> Task item
Restate every line of the material below word for word, skipping the images.

> The data

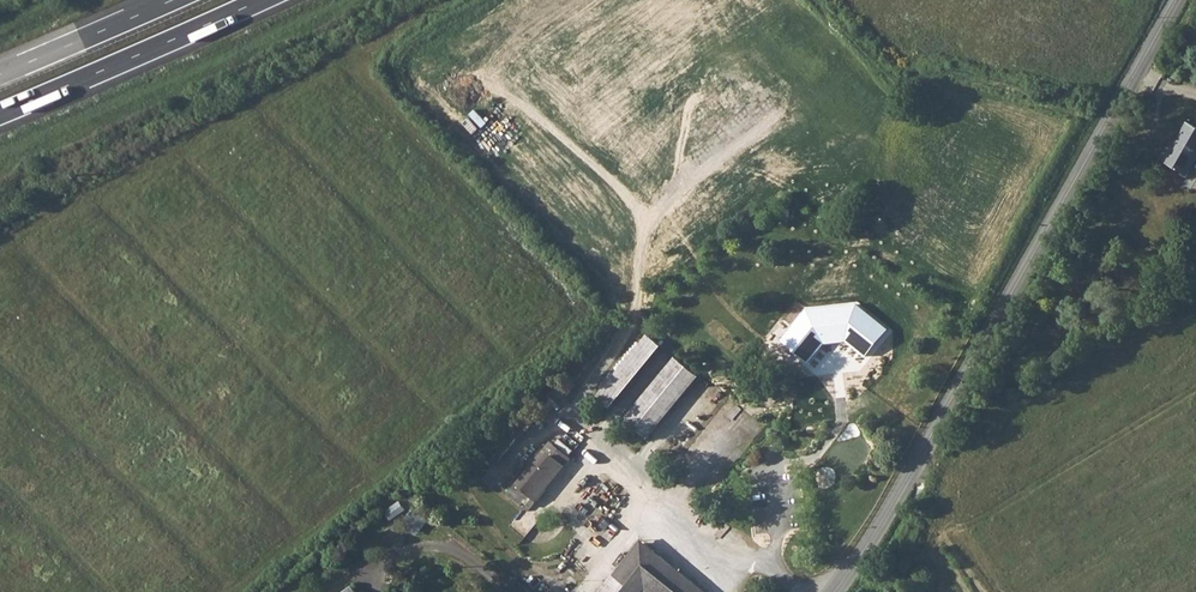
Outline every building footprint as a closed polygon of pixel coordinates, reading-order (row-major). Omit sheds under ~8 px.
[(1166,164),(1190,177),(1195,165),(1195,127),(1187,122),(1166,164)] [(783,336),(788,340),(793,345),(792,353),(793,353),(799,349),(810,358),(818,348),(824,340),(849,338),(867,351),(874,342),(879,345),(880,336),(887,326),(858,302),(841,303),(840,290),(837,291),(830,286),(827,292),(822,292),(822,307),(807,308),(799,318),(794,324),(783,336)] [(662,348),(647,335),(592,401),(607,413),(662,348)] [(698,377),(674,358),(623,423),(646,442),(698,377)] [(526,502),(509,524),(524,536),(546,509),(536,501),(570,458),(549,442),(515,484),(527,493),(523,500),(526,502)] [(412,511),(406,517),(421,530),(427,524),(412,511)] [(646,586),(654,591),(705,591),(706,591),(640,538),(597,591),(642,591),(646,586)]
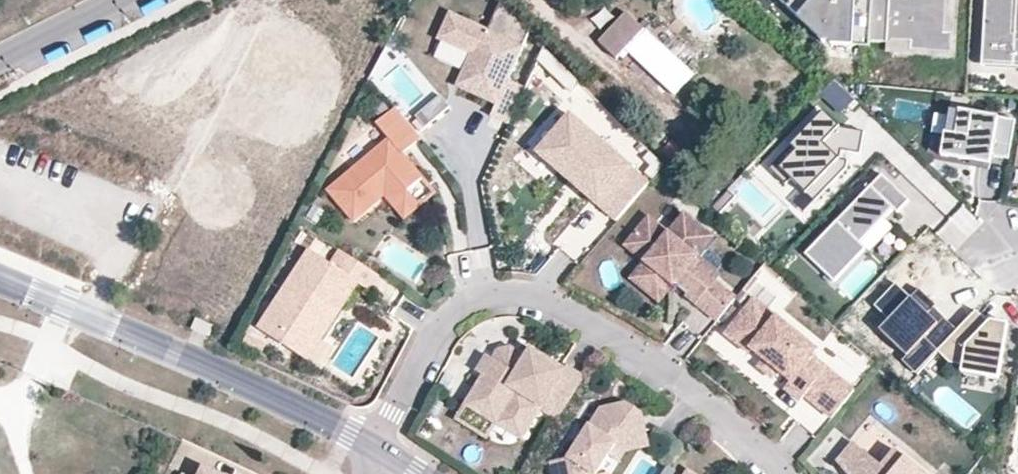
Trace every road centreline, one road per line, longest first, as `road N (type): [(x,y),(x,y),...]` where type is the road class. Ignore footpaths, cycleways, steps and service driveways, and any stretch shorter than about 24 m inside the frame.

> Your solution
Outline every building footprint as a closed polygon of pixel coordinates, reading-order (row-major). Omit sheds under ~8 px.
[(1166,164),(1190,177),(1195,165),(1195,127),(1187,122),(1166,164)] [(783,336),(788,340),(793,345),(792,353),(793,353),(799,349),(810,358),(818,348),(824,340),(849,338),(867,351),(874,342),(879,345),(880,336),(887,326),(858,302),(841,303),(840,290),(837,291),(830,286),(827,292),(822,292),(822,307),(807,308),(799,318),(794,324),(783,336)] [(662,348),(647,335),(592,401),(607,413),(662,348)] [(698,377),(674,358),(623,423),(646,442),(698,377)] [(526,502),(509,524),(524,536),(546,509),(536,501),(570,458),(549,442),(515,484),(527,493),(523,500),(526,502)] [(412,511),(406,517),(421,530),(427,524),(412,511)] [(646,586),(654,591),(705,591),(706,591),(640,538),(597,591),(642,591),(646,586)]
Trace every road centreline, one road per line, longest first, as `road N (type): [(x,y),(x,y),...]` where type is the road class. Ignore footpaths, cycleways, steps and service driveways, and any stretch shorter than about 24 m inside the frame.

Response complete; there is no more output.